Segment Start: MATERIAL FOR THIS EXERCISE
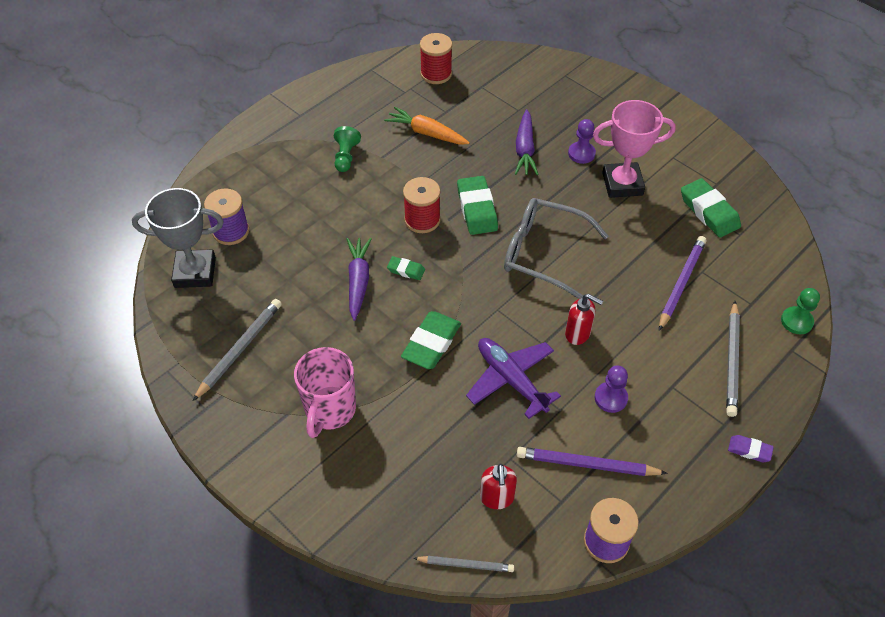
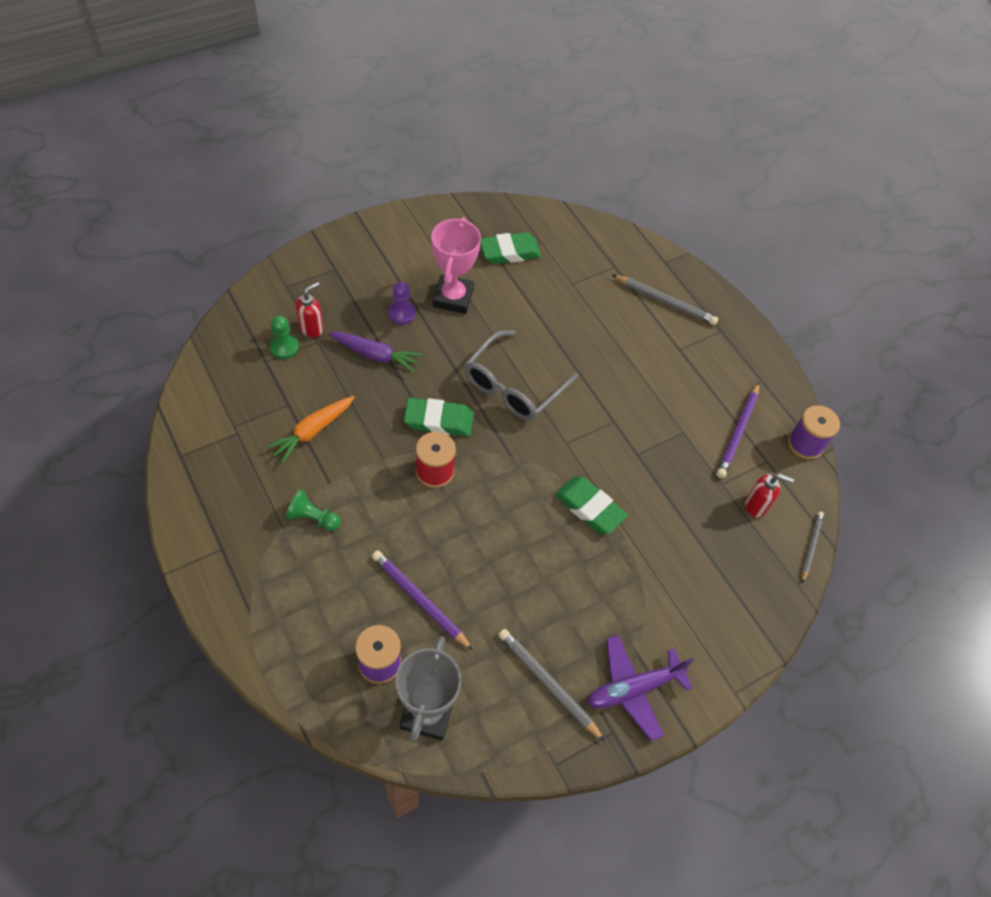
camera: 80 degrees left, 5 degrees up
(329, 410) = (642, 614): pink mug -> none
(358, 281) = (495, 550): purple carrot -> none
(406, 270) = (495, 504): green eraser -> none
(436, 74) = (223, 395): red spool -> none
(511, 379) = (645, 458): purple plane -> purple plane (633, 689)
(578, 334) = (611, 392): red soap dispenser -> red soap dispenser (311, 328)
(611, 398) = (680, 393): purple pawn -> none
(681, 283) = (580, 302): purple pencil -> purple pencil (419, 600)
(749, 450) = (746, 325): purple eraser -> none
(796, 321) = (639, 247): green pawn -> green pawn (284, 347)

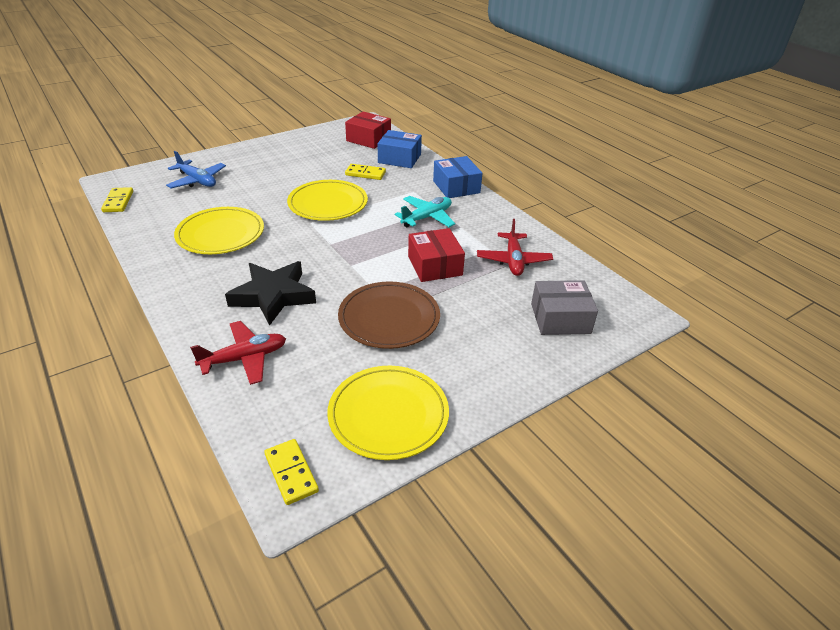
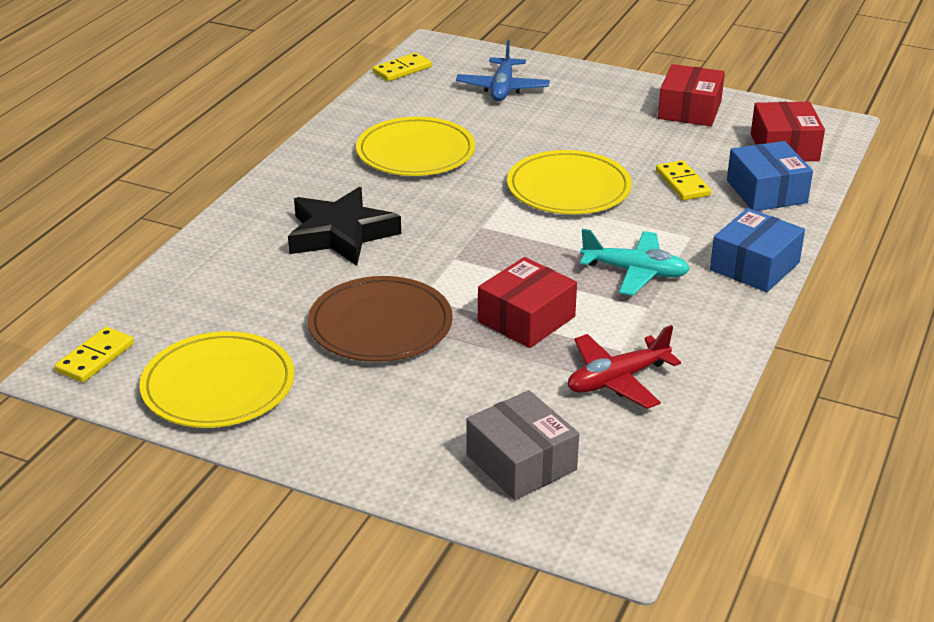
camera: 60 degrees right, 5 degrees down
(245, 358) = (225, 263): red plane -> none
(303, 144) = (689, 110): none -> red box

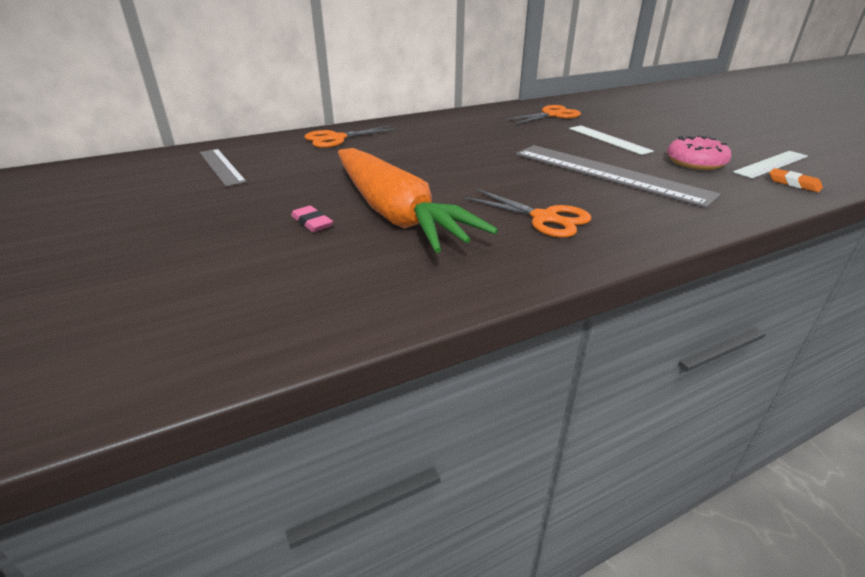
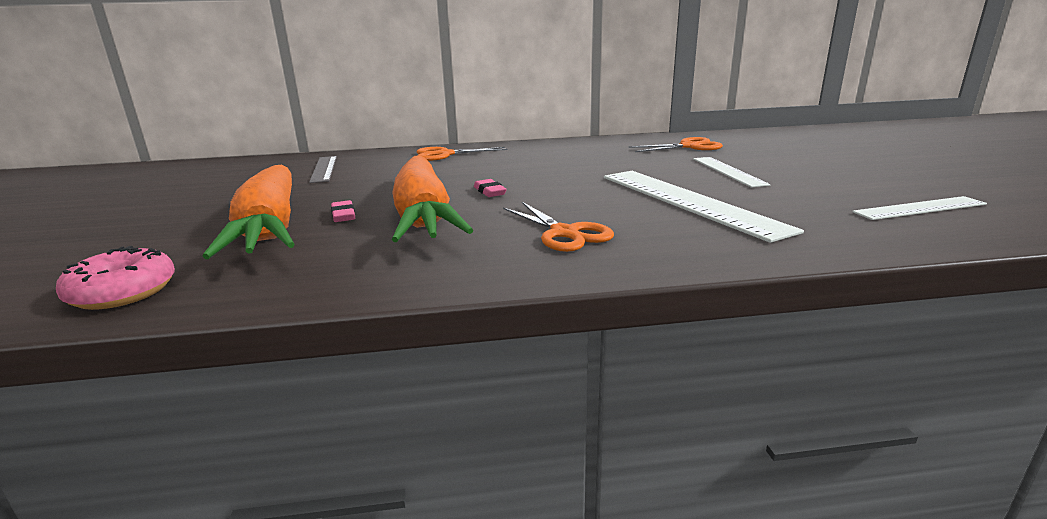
camera: 20 degrees right, 10 degrees down
(248, 247) = (270, 227): none -> orange carrot
(429, 179) = (489, 191): none -> pink eraser
(608, 174) = (687, 201): grey ruler -> white ruler
(695, 162) = (813, 199): pink donut -> pink donut (123, 292)
(793, 183) = (928, 230): orange eraser -> none

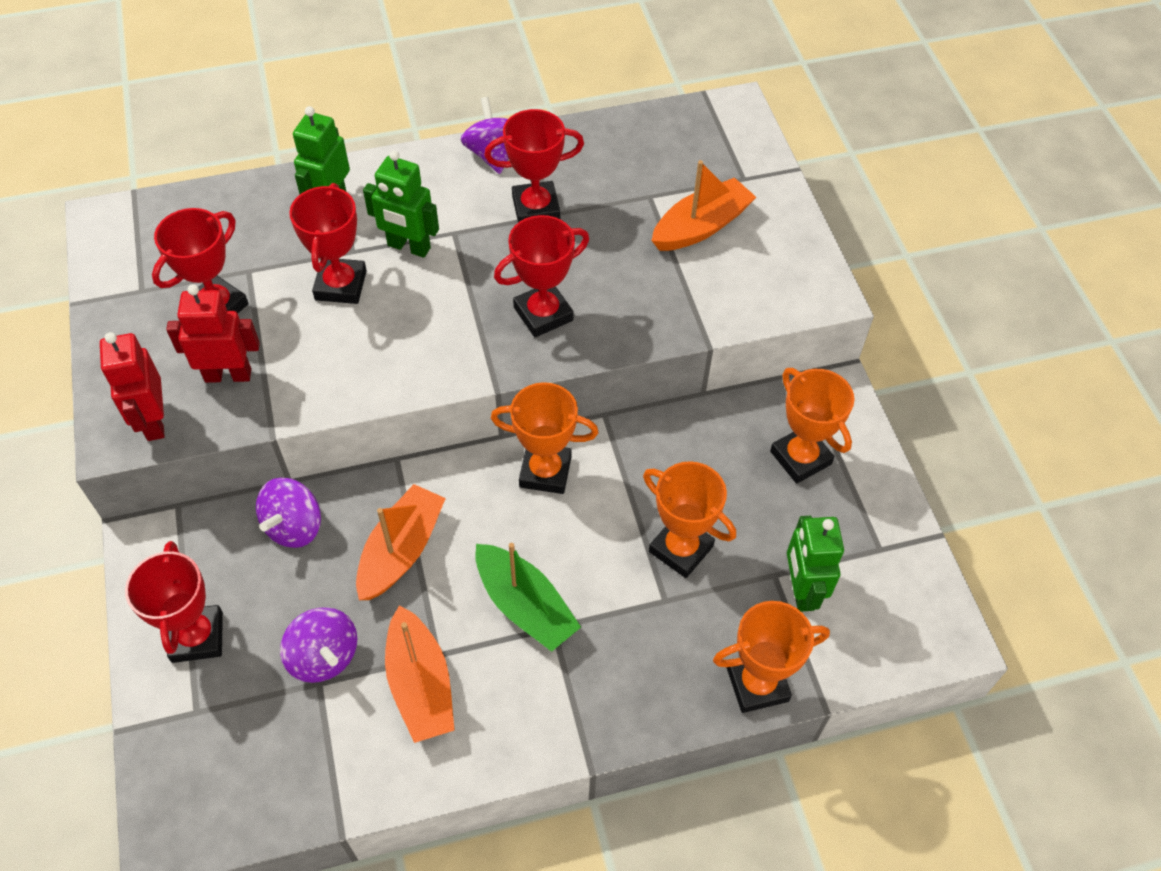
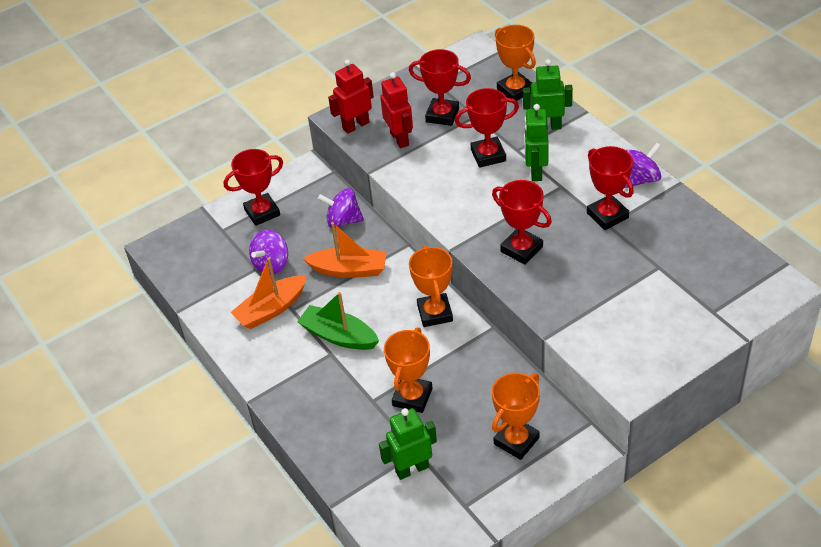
camera: 75 degrees right, 10 degrees down
(525, 605) = (339, 336): green boat -> green boat turned 90 degrees clockwise
(701, 226) = (649, 302): orange boat -> none
(757, 684) = (335, 464): orange trophy -> orange trophy (515, 90)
Segment End: MATERIAL FOR THIS EXERCISE
For this exercise, return every line from the data that holds the string "purple".

(358, 281) = (495, 550): purple carrot -> none
(511, 379) = (645, 458): purple plane -> purple plane (633, 689)
(611, 398) = (680, 393): purple pawn -> none
(681, 283) = (580, 302): purple pencil -> purple pencil (419, 600)
(749, 450) = (746, 325): purple eraser -> none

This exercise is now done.